■ **The task**
From the line with "D211: LED (A" through the final line of the entries below, write out each line exactly and nothing else.

■ **Records for the task**
####################

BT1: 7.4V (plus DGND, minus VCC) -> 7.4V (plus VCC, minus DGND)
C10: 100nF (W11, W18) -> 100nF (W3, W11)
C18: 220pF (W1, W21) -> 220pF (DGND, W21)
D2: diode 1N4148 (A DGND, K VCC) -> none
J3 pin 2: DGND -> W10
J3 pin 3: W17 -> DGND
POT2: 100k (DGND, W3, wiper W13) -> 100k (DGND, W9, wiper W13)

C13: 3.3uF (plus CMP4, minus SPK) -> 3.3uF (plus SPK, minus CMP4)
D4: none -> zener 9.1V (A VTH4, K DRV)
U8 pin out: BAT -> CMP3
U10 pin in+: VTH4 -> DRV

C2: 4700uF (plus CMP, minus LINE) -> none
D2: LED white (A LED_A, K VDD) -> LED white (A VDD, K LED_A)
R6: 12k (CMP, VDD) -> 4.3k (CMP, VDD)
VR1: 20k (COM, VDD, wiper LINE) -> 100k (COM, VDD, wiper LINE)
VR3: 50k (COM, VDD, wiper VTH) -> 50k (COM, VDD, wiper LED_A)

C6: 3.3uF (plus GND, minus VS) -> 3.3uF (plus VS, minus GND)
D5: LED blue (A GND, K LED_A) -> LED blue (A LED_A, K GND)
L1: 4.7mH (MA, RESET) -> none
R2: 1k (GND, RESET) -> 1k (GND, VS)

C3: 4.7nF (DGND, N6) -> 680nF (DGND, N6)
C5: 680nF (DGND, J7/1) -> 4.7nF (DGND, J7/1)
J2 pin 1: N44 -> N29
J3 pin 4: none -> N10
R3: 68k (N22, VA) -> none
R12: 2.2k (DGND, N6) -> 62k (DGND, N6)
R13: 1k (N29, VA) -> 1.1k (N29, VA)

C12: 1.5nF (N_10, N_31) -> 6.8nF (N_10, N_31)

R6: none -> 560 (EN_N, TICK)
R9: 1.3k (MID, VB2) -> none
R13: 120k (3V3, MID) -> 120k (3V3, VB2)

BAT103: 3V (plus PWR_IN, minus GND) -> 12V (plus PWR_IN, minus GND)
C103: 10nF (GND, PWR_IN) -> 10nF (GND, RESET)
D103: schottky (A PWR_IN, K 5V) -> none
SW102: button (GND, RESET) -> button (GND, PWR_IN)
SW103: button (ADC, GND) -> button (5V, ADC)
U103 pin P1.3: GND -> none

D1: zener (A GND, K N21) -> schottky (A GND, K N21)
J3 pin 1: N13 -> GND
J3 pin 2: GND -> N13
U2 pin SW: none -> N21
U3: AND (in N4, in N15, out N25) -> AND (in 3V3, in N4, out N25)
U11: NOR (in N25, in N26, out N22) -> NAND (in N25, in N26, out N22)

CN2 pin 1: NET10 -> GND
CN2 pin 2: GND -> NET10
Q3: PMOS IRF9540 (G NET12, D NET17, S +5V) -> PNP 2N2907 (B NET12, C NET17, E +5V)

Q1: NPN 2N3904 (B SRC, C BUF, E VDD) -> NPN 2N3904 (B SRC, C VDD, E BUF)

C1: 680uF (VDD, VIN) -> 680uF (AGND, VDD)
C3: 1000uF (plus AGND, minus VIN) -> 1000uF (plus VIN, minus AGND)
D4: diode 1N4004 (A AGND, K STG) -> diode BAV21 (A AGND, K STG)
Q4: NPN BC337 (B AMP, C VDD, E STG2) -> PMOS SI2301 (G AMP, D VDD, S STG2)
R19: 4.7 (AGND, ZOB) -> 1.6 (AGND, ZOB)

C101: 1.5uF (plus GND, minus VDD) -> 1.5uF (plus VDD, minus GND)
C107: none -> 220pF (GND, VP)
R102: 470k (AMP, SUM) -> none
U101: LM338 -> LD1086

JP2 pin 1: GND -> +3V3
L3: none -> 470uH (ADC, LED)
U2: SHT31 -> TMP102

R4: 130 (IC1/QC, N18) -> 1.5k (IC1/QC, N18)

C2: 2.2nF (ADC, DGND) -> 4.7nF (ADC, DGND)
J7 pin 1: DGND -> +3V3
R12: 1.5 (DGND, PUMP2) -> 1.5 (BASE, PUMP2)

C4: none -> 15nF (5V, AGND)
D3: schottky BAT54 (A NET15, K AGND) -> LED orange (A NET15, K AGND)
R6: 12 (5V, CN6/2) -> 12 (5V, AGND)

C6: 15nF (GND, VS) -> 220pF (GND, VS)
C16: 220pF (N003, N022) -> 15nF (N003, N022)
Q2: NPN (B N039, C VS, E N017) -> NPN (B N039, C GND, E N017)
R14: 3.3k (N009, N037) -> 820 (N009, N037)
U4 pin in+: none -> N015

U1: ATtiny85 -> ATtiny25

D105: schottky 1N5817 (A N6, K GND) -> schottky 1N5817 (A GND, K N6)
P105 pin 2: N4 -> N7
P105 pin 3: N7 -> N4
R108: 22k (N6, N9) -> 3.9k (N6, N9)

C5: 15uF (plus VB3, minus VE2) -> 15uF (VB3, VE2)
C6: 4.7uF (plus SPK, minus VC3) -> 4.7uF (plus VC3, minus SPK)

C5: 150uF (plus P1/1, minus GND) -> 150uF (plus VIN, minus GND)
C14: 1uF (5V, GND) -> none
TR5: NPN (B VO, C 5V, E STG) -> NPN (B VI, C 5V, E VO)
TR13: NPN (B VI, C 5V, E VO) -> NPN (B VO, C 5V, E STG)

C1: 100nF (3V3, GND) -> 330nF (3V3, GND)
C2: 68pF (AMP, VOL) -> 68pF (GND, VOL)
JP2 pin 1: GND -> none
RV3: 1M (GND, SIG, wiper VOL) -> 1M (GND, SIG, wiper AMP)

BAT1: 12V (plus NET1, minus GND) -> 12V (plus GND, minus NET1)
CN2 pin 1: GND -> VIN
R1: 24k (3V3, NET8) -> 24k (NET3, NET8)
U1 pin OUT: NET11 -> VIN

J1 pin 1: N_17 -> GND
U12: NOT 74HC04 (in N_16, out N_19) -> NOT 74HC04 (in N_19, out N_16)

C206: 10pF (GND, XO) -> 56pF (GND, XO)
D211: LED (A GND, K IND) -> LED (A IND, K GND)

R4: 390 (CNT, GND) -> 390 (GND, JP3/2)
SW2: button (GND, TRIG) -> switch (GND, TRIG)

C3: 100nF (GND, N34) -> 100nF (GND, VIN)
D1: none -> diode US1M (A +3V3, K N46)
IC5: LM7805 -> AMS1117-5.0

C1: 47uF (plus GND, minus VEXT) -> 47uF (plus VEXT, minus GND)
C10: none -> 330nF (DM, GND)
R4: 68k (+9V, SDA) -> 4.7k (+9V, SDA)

####################

■ **Written solution**
D211: LED (A GND, K IND) -> LED (A IND, K GND)

R4: 390 (CNT, GND) -> 390 (GND, JP3/2)
SW2: button (GND, TRIG) -> switch (GND, TRIG)

C3: 100nF (GND, N34) -> 100nF (GND, VIN)
D1: none -> diode US1M (A +3V3, K N46)
IC5: LM7805 -> AMS1117-5.0

C1: 47uF (plus GND, minus VEXT) -> 47uF (plus VEXT, minus GND)
C10: none -> 330nF (DM, GND)
R4: 68k (+9V, SDA) -> 4.7k (+9V, SDA)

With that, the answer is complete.